++++ Information

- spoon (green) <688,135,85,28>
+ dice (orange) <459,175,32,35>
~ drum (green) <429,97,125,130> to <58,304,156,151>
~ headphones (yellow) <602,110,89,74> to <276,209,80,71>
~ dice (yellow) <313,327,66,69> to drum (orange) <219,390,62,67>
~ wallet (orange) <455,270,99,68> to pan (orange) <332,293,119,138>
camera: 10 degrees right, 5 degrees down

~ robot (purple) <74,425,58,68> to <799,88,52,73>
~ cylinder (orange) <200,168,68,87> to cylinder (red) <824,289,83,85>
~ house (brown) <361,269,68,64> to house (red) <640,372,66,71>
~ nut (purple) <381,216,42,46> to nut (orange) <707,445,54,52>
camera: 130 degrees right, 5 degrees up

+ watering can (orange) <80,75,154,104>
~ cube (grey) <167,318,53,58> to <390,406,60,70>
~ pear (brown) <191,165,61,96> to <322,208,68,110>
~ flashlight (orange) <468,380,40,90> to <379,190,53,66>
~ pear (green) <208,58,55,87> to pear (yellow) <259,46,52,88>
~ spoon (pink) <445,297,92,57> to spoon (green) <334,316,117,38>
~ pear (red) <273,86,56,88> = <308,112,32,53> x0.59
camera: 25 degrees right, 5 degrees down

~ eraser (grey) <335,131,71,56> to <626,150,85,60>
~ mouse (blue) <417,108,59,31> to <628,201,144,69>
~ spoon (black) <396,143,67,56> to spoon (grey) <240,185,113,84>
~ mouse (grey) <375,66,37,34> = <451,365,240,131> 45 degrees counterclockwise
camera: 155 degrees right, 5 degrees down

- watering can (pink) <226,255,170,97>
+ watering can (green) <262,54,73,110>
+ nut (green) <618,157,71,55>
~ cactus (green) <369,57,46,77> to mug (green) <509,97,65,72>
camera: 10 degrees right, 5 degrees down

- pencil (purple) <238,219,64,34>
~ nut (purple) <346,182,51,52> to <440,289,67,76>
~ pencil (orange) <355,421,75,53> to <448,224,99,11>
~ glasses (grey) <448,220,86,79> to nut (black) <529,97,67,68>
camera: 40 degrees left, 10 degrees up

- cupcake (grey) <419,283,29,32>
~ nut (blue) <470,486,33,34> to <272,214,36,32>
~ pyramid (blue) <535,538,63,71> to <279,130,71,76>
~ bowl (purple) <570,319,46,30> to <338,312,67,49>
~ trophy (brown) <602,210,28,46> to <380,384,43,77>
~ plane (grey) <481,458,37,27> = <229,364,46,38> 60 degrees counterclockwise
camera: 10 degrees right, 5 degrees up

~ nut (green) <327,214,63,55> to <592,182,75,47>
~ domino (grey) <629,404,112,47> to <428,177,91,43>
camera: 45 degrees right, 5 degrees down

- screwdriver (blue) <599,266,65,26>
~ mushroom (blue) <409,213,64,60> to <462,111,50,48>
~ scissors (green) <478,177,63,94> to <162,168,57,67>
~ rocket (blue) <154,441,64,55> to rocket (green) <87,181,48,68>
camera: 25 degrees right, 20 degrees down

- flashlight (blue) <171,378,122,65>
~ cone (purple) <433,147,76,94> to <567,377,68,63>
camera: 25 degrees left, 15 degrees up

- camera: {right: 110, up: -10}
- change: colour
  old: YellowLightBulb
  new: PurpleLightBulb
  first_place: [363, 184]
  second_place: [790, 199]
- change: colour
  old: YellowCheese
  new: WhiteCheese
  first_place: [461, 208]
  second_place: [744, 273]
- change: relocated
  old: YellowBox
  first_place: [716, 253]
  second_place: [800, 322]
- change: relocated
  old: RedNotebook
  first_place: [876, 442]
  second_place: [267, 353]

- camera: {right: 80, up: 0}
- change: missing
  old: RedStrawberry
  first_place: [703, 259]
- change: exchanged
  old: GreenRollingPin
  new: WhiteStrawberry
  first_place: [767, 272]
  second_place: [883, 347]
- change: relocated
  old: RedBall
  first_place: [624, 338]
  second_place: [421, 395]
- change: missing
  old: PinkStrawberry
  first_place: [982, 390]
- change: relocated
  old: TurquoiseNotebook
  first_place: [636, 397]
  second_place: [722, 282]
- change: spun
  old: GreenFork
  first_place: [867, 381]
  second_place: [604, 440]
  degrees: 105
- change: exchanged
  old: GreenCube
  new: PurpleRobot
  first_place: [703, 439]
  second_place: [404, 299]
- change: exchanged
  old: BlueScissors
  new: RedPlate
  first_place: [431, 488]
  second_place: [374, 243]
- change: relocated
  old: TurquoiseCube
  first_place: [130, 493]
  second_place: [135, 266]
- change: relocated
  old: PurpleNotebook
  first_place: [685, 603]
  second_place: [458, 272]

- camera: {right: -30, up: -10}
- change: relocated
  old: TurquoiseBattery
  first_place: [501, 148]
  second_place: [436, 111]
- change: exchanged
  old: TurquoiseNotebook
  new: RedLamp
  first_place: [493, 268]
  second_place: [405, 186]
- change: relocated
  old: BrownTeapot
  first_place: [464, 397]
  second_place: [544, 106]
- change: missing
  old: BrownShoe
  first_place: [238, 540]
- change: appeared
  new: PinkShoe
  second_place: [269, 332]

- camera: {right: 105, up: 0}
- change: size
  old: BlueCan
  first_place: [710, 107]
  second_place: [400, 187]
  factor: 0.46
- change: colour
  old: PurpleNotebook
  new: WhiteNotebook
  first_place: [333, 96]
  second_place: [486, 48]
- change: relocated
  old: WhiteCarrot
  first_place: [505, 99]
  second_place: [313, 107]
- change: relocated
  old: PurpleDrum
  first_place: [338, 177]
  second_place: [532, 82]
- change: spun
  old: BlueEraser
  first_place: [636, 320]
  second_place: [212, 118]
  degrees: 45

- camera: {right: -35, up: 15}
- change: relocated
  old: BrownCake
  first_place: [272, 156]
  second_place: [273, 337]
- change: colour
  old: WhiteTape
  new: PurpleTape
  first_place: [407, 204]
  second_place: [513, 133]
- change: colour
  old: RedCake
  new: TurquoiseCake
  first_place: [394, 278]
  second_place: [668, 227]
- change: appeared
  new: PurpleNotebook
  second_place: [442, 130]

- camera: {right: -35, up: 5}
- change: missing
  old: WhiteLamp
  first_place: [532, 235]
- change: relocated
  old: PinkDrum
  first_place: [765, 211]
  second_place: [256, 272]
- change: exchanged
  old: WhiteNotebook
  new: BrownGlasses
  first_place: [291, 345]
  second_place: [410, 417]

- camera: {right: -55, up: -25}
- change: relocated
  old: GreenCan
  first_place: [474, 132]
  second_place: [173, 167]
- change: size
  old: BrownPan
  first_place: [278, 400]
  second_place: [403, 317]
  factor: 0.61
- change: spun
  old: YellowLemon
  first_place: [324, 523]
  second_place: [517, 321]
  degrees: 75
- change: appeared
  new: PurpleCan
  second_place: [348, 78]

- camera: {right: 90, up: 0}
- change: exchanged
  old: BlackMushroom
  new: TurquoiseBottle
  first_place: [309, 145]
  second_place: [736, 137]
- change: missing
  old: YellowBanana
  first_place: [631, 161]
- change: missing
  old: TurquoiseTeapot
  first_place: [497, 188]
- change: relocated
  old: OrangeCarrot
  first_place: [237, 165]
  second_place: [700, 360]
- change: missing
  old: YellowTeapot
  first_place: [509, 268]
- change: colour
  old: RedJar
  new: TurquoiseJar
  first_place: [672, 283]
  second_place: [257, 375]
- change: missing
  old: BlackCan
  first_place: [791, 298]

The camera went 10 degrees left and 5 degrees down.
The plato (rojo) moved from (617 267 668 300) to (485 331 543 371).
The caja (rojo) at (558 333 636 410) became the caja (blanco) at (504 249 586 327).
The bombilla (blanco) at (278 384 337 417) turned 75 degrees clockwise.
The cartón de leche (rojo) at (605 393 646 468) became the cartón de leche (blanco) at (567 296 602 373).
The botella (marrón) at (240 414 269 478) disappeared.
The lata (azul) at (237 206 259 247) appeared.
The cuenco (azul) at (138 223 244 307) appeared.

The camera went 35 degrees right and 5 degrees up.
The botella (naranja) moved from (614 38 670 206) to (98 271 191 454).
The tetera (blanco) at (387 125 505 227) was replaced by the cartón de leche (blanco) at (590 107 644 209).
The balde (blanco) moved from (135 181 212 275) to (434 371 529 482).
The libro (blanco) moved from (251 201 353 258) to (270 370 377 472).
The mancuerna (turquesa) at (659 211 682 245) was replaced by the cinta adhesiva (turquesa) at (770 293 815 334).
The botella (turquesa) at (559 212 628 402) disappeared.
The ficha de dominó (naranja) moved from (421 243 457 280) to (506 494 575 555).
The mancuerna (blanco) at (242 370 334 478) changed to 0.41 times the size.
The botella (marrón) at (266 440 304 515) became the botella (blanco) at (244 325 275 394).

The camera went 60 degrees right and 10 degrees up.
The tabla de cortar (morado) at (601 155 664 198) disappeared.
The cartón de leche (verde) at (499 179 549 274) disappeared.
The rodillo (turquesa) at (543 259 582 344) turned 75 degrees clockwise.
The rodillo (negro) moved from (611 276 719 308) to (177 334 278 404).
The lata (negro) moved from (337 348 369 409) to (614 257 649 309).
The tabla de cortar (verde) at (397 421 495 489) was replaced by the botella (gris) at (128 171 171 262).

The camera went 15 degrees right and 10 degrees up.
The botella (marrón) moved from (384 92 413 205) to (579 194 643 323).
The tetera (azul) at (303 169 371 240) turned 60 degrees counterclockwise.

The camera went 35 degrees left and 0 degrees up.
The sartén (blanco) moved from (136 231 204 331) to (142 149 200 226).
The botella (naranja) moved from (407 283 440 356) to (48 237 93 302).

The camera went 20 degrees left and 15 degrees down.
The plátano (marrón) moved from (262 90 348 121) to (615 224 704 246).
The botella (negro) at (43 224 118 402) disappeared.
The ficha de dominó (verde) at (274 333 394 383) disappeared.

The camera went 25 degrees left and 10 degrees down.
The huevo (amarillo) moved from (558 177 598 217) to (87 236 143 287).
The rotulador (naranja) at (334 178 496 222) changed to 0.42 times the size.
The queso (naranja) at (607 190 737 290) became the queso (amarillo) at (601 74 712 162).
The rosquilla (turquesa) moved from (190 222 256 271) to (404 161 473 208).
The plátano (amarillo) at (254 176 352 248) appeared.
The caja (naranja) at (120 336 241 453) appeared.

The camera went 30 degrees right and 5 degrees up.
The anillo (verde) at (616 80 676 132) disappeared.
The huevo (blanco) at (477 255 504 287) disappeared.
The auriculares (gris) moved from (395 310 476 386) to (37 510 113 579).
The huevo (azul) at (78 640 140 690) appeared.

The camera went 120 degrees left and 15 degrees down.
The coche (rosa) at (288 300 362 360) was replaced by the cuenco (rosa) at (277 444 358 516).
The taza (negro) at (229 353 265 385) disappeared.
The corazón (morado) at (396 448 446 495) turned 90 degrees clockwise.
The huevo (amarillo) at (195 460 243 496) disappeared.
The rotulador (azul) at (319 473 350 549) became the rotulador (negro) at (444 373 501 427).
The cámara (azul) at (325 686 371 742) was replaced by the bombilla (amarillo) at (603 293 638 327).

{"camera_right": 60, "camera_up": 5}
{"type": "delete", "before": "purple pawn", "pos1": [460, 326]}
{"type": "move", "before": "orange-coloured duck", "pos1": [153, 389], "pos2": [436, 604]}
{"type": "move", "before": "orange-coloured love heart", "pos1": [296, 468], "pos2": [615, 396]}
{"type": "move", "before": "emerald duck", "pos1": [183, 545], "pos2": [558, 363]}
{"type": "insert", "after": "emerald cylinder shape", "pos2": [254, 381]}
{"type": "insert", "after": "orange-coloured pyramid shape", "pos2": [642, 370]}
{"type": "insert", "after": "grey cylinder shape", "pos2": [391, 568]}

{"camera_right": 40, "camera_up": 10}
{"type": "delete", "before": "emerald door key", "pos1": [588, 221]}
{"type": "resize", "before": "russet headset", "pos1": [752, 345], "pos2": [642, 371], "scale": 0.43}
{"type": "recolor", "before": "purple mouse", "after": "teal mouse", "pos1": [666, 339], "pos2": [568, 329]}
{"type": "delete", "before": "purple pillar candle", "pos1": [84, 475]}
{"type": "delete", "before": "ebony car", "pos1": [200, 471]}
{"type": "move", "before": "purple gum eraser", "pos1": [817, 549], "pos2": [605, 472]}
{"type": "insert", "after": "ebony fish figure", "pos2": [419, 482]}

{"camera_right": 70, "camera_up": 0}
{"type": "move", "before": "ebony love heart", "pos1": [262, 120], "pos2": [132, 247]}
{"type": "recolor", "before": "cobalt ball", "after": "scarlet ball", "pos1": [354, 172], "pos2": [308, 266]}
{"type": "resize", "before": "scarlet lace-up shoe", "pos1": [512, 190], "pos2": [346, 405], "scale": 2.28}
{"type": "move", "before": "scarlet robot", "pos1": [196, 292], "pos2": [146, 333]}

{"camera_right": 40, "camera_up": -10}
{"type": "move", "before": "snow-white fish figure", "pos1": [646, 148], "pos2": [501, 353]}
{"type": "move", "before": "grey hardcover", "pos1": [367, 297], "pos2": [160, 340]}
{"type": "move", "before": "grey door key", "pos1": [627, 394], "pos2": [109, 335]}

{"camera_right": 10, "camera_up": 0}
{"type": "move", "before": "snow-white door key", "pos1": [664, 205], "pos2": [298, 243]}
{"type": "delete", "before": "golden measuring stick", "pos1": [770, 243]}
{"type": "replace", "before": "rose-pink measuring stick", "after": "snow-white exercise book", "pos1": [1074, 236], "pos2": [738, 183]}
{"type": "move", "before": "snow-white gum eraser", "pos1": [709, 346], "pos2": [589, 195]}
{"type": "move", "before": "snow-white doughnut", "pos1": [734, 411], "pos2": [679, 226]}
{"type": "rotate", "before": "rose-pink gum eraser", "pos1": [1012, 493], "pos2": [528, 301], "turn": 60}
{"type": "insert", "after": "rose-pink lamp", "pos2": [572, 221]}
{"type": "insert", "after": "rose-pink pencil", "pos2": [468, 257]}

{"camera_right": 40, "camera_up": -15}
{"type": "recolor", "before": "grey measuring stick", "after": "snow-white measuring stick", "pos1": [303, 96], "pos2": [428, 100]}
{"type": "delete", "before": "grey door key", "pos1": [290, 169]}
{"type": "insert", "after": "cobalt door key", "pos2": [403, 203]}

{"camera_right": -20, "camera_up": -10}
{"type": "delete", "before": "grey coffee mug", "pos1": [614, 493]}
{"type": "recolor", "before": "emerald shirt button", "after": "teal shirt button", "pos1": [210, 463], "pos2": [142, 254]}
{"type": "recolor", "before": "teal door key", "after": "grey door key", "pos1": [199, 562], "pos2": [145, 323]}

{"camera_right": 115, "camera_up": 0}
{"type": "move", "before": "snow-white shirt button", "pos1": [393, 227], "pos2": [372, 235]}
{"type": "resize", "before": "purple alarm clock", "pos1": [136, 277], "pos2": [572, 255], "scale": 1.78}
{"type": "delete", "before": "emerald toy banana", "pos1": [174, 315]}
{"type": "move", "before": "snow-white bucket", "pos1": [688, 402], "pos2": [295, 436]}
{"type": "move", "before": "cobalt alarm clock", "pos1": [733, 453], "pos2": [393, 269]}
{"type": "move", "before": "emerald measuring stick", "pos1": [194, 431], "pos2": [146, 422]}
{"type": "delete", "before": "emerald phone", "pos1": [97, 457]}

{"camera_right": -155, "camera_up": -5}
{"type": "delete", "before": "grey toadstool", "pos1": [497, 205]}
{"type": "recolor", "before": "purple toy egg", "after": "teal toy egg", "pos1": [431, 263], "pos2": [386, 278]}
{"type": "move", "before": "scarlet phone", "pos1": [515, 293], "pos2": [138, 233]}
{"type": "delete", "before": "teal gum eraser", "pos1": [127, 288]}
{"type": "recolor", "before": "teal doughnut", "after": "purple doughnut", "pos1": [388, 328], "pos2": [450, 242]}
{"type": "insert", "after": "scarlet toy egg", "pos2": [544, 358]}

++++++++

> _About this task_
Working from the material above, restate word for word the lines between the line with "<602,110,89,74> to <276,209,80,71>" and the line with "pan (orange) <332,293,119,138>", both included, and only those.

> _Task solution_
~ headphones (yellow) <602,110,89,74> to <276,209,80,71>
~ dice (yellow) <313,327,66,69> to drum (orange) <219,390,62,67>
~ wallet (orange) <455,270,99,68> to pan (orange) <332,293,119,138>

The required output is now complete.